*** DATA IN THIS EXERCISE ***

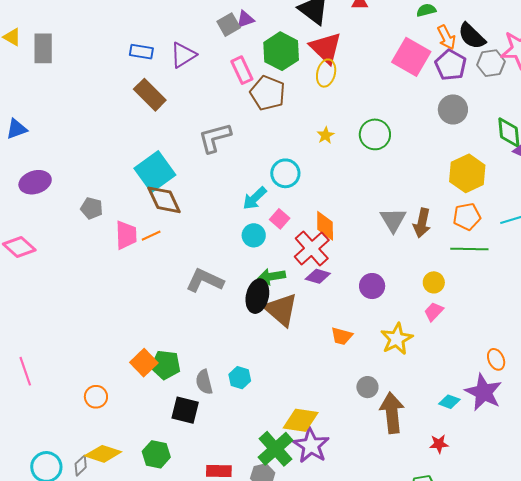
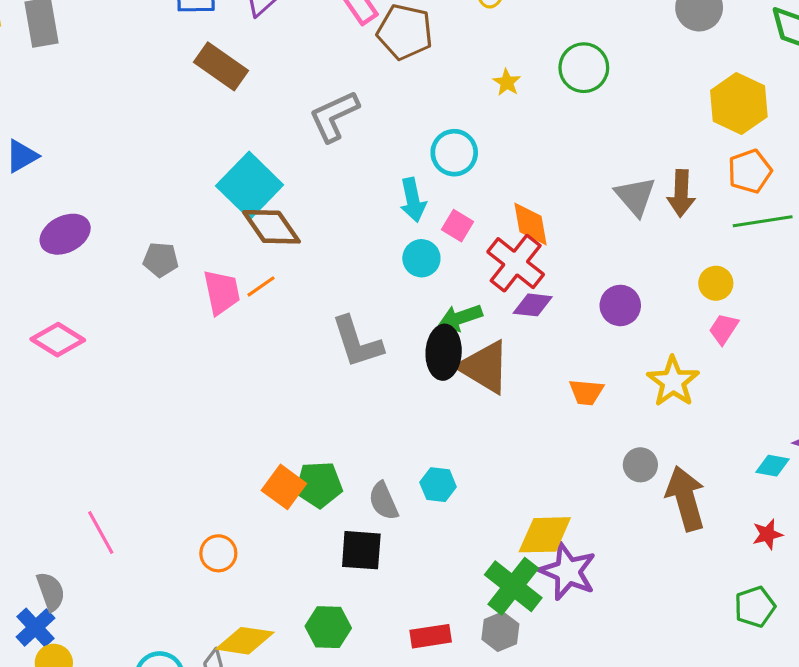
cyan arrow: (255, 198) -> (413, 200), turned -48
gray L-shape: (205, 280) -> (357, 342), turned -123

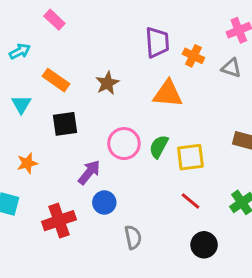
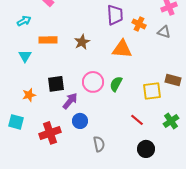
orange rectangle: (56, 80) -> (48, 40), turned -36
black square: (65, 124) -> (56, 84), moved
yellow square: (190, 157) -> (152, 91), moved

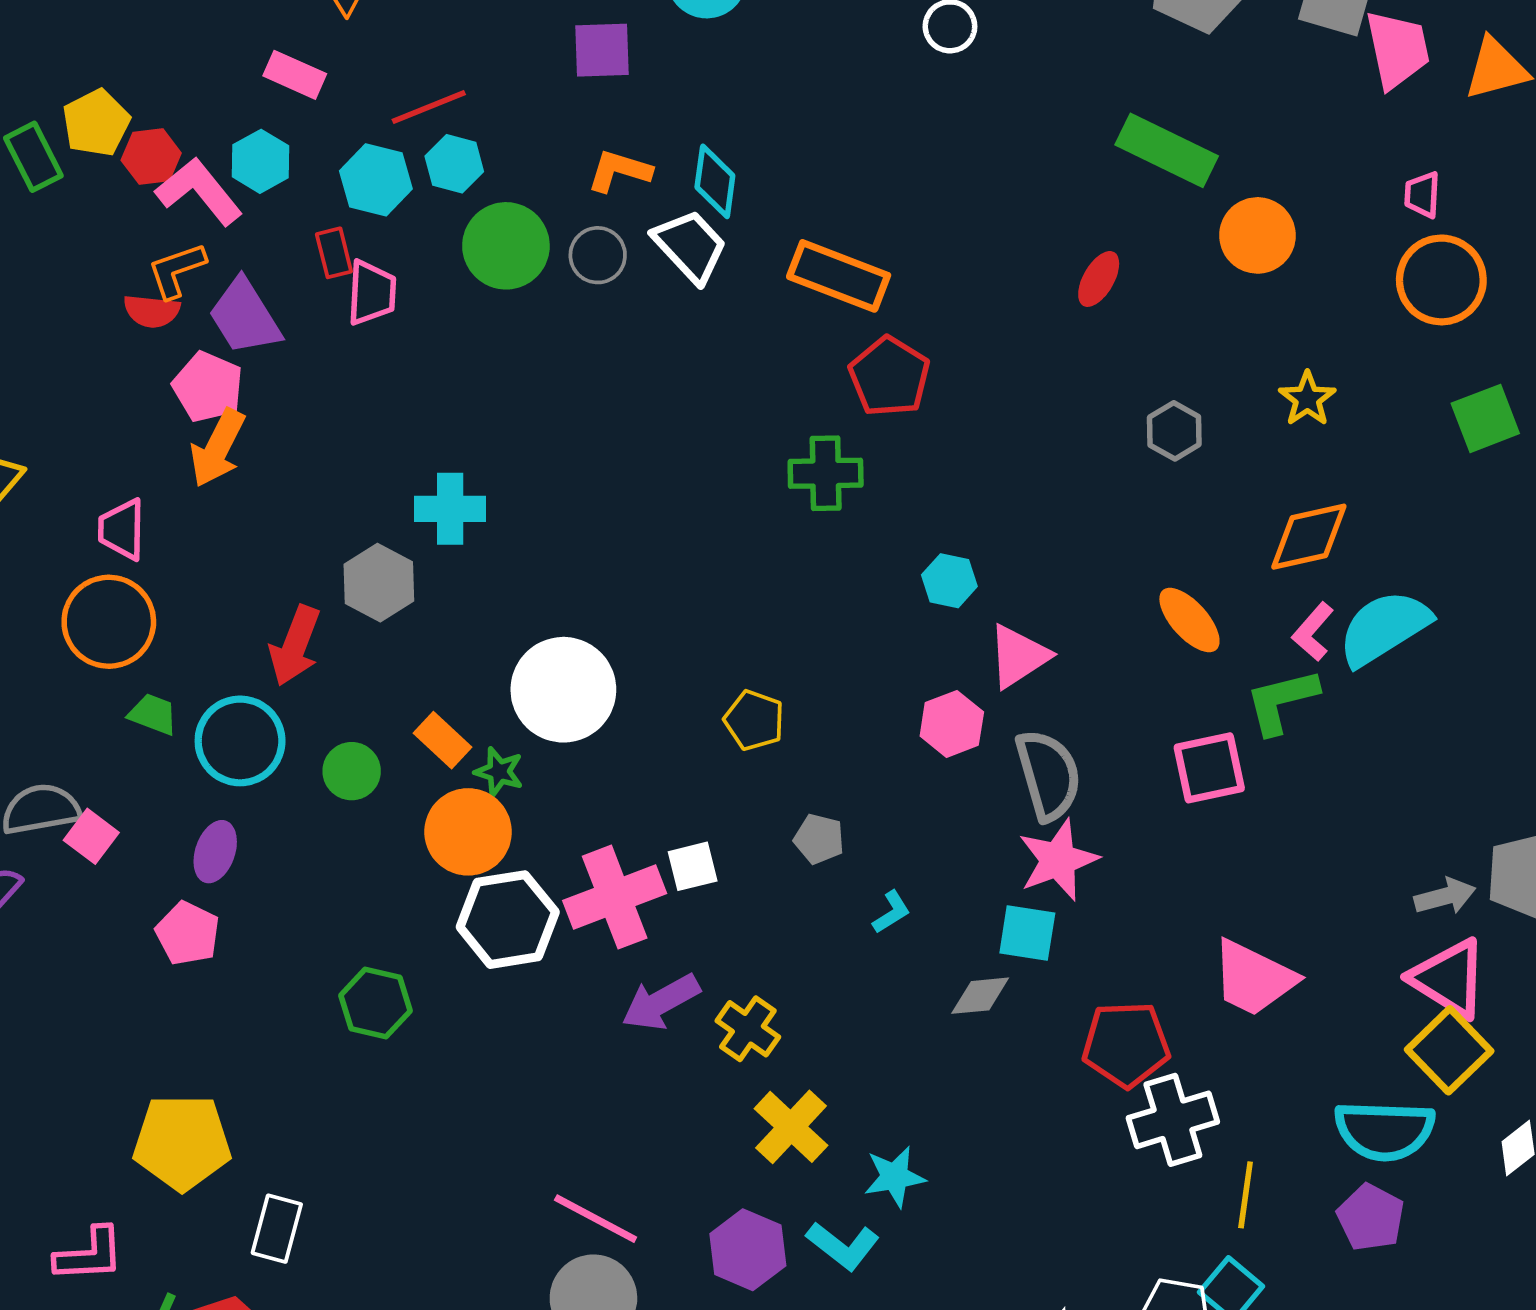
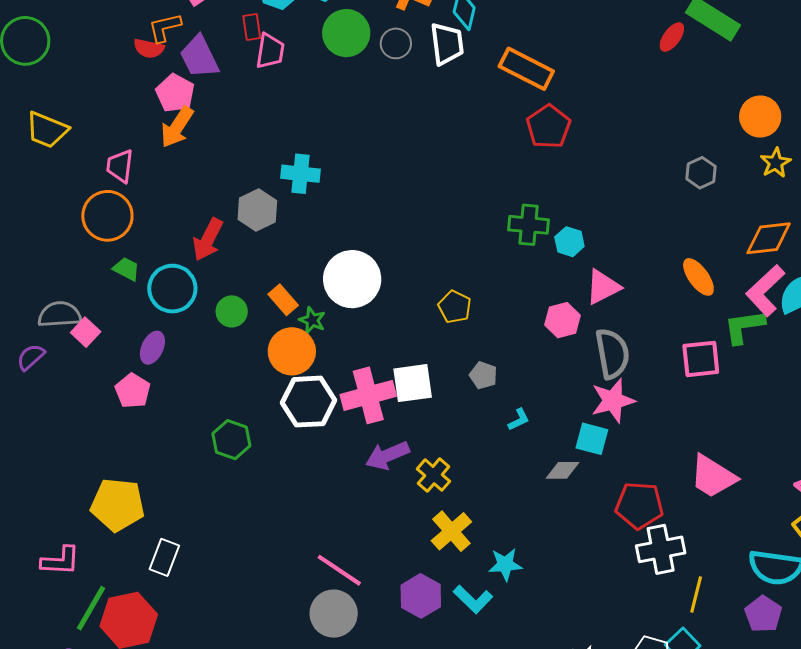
orange circle: (1257, 235) -> (760, 117), moved
white trapezoid: (690, 246) -> (447, 44), turned 30
red ellipse: (1099, 279) -> (672, 37), moved
green cross: (826, 473) -> (529, 225), moved
pink L-shape: (1313, 632) -> (765, 290), size x1.6
white square: (693, 866) -> (413, 383), size x1.5

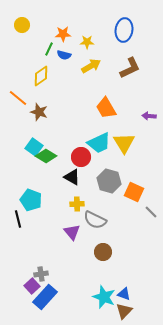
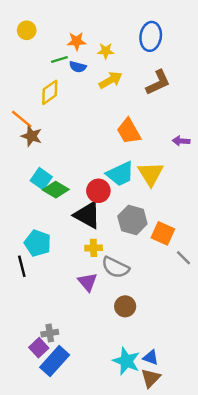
green line: (49, 49) -> (59, 59), turned 48
brown star: (39, 112) -> (32, 136), moved
black triangle: (72, 177) -> (87, 215), size x1.4

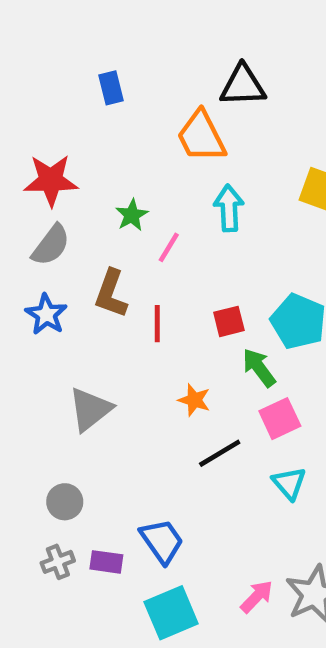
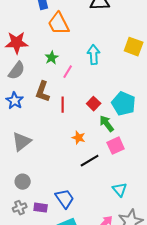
orange trapezoid: (201, 136) -> (59, 24), moved
red square: (229, 321) -> (94, 104), turned -32
gray triangle: (90, 409) -> (22, 142), moved
cyan triangle: (289, 483) -> (120, 190), moved

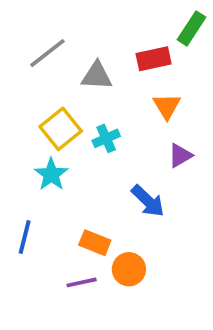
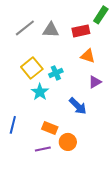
gray triangle: (97, 76) -> (51, 30), moved
orange triangle: (167, 106) -> (88, 56), turned -42
cyan star: (51, 174) -> (40, 92), moved

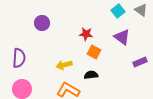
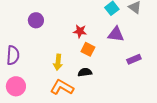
purple triangle: (122, 37) -> (116, 34), turned -30
yellow arrow: (64, 65) -> (58, 62), turned -70

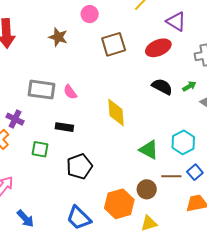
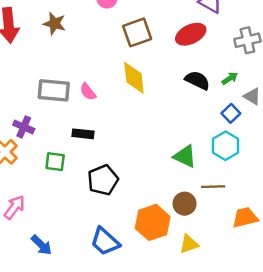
brown star: (58, 37) -> (54, 24), moved
yellow diamond: (116, 113) -> (134, 78), moved
blue square: (195, 172) -> (231, 113), moved

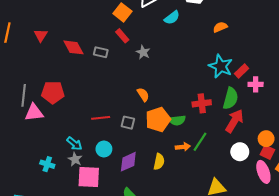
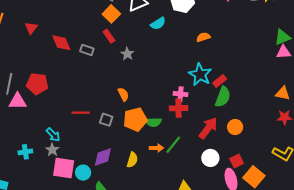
pink cross: (256, 84) -> (180, 94), moved
green semicircle: (230, 98) -> (223, 97), moved
orange circle: (266, 139) -> (235, 127), moved
cyan circle: (104, 149) -> (83, 173), moved
red square: (267, 152) -> (237, 161), turned 32
cyan cross: (47, 164) -> (25, 152), turned -32

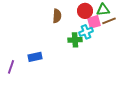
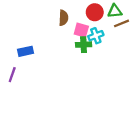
pink square: (94, 22) -> (81, 30), moved, turned 32
blue rectangle: (35, 57) -> (26, 51), moved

*** End of DATA IN THIS EXERCISE ***

### WHAT YOU WILL DO
Looking at the records above, extract only the lines from the one with "yellow diamond: (116, 113)" through the last line, exactly, with the pictures left out.

### SOLUTION TO THIS PROBLEM
yellow diamond: (116, 113) -> (134, 78), moved
blue square: (195, 172) -> (231, 113), moved

pink cross: (256, 84) -> (180, 94), moved
green semicircle: (230, 98) -> (223, 97), moved
orange circle: (266, 139) -> (235, 127), moved
cyan circle: (104, 149) -> (83, 173), moved
red square: (267, 152) -> (237, 161), turned 32
cyan cross: (47, 164) -> (25, 152), turned -32

pink square: (94, 22) -> (81, 30), moved, turned 32
blue rectangle: (35, 57) -> (26, 51), moved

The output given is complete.